* **Exercise details**
Take the listing below and write it out again exactly, skipping any picture that it holds.

* **Supplied entries**
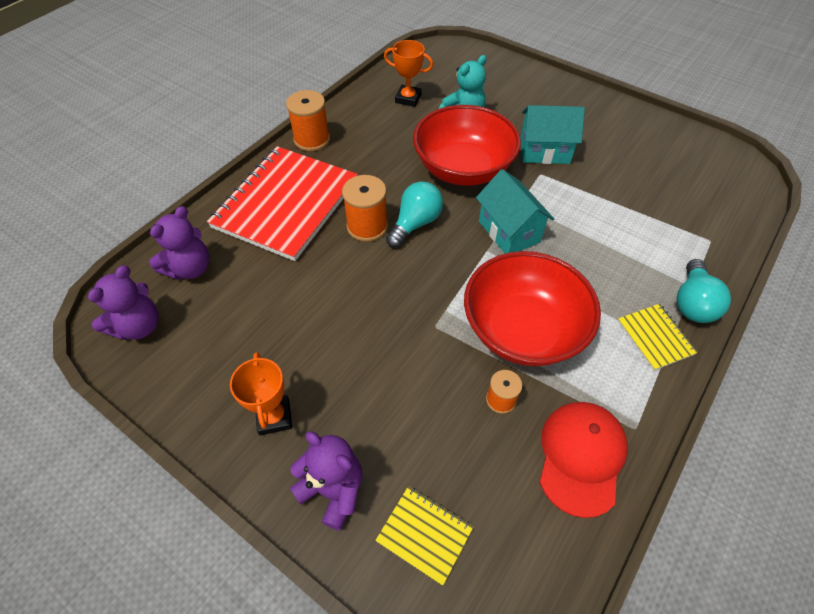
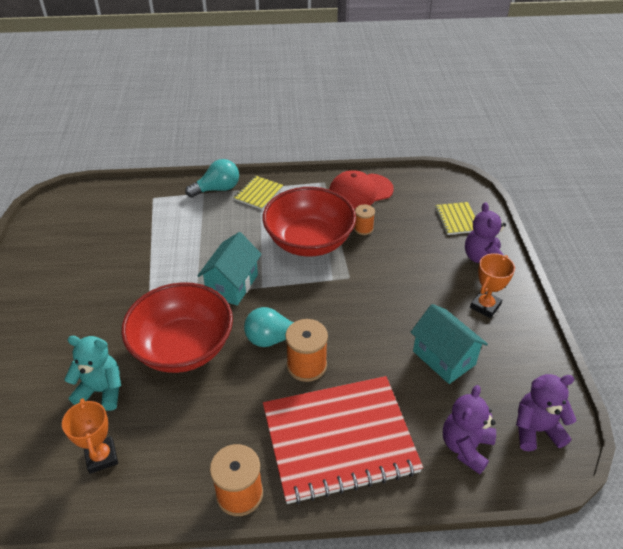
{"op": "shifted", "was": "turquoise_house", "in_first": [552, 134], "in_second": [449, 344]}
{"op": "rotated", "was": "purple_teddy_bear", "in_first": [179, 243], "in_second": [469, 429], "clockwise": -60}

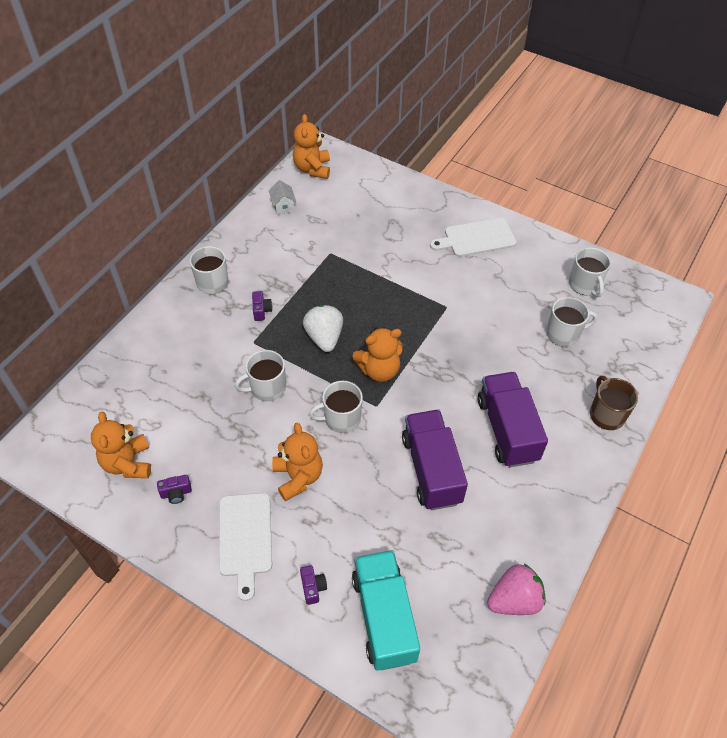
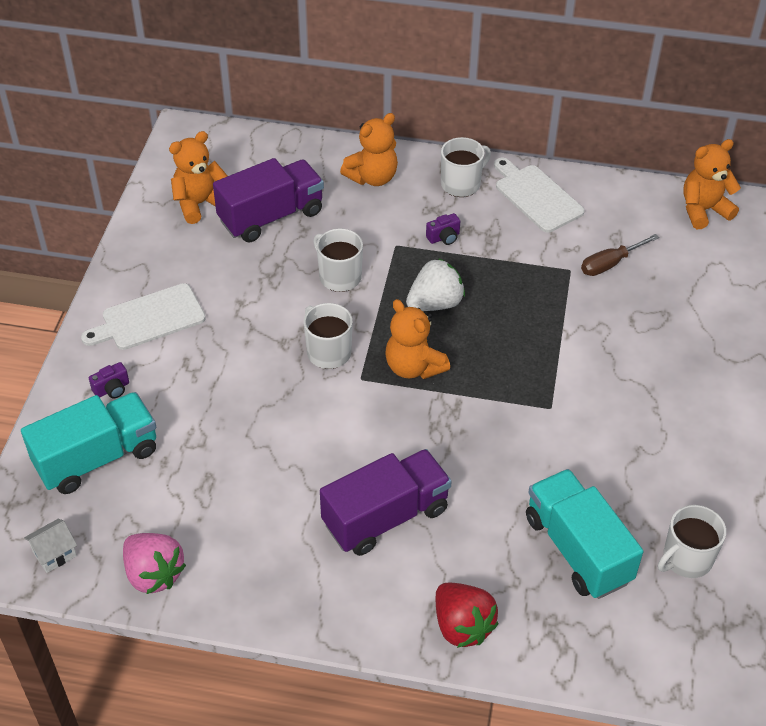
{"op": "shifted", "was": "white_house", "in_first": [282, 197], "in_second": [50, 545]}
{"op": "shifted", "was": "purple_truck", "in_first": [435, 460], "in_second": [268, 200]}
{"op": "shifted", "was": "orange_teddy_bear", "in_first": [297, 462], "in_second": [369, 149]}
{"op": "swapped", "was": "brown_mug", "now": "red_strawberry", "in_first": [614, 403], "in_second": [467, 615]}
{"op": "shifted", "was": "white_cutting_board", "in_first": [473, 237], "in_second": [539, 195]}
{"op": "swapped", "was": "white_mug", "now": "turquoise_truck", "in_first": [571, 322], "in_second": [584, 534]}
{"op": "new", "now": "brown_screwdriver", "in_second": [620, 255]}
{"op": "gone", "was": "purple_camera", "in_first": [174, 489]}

* **Output of the task**
{"op": "shifted", "was": "turquoise_house", "in_first": [552, 134], "in_second": [449, 344]}
{"op": "rotated", "was": "purple_teddy_bear", "in_first": [179, 243], "in_second": [469, 429], "clockwise": -60}

{"op": "shifted", "was": "white_house", "in_first": [282, 197], "in_second": [50, 545]}
{"op": "shifted", "was": "purple_truck", "in_first": [435, 460], "in_second": [268, 200]}
{"op": "shifted", "was": "orange_teddy_bear", "in_first": [297, 462], "in_second": [369, 149]}
{"op": "swapped", "was": "brown_mug", "now": "red_strawberry", "in_first": [614, 403], "in_second": [467, 615]}
{"op": "shifted", "was": "white_cutting_board", "in_first": [473, 237], "in_second": [539, 195]}
{"op": "swapped", "was": "white_mug", "now": "turquoise_truck", "in_first": [571, 322], "in_second": [584, 534]}
{"op": "new", "now": "brown_screwdriver", "in_second": [620, 255]}
{"op": "gone", "was": "purple_camera", "in_first": [174, 489]}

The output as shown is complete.